• _THE TASK_: This calls for a word-for-word copy of all the data, with each picture removed.

• _INFORMATION SHOWN_:
....................

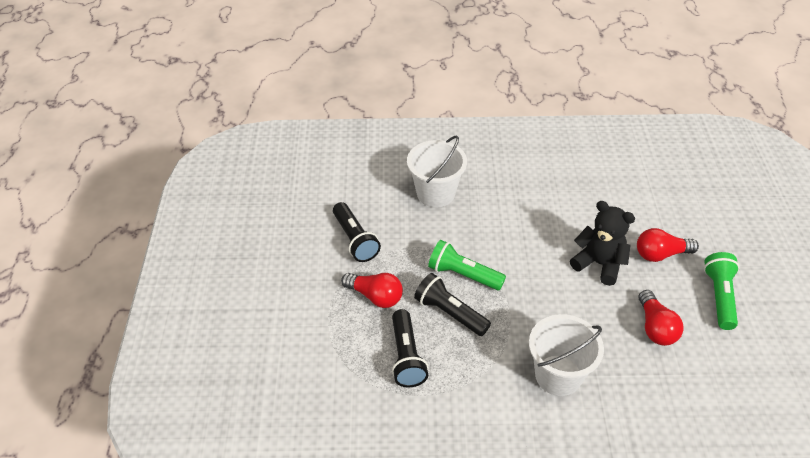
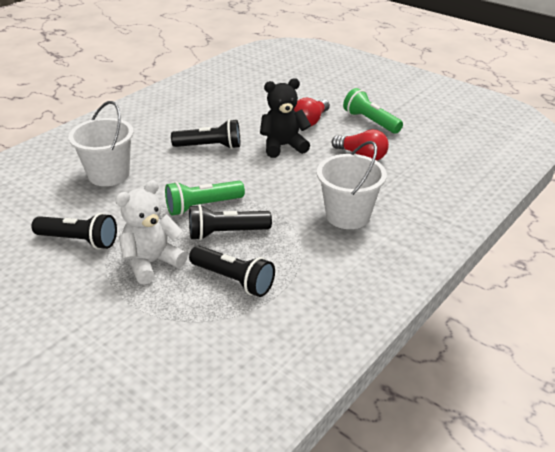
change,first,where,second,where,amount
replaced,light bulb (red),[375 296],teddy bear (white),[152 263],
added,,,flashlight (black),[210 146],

....................

• _RESPONSE TO THIS TASK_:
change,first,where,second,where,amount
replaced,light bulb (red),[375 296],teddy bear (white),[152 263],
added,,,flashlight (black),[210 146],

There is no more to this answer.